▶ [Source material]:
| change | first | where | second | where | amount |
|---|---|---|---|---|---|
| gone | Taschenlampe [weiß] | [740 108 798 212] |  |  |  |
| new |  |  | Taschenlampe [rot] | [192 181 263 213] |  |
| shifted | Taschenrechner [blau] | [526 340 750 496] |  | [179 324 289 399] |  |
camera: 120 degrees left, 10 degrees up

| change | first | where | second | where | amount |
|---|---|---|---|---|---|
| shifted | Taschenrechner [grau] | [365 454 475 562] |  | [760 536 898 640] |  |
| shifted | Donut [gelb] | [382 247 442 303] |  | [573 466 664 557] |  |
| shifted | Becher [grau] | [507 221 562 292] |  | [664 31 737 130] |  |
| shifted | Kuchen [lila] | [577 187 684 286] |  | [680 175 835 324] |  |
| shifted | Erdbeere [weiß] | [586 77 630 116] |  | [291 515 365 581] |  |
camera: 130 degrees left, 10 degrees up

▶ [Problem requirements]: The required output is the set of lines from the first line of the data through the line that contains "Taschenrechner [blau] |", transcribed exactly.

▶ [Task output]:
| change | first | where | second | where | amount |
|---|---|---|---|---|---|
| gone | Taschenlampe [weiß] | [740 108 798 212] |  |  |  |
| new |  |  | Taschenlampe [rot] | [192 181 263 213] |  |
| shifted | Taschenrechner [blau] | [526 340 750 496] |  | [179 324 289 399] |  |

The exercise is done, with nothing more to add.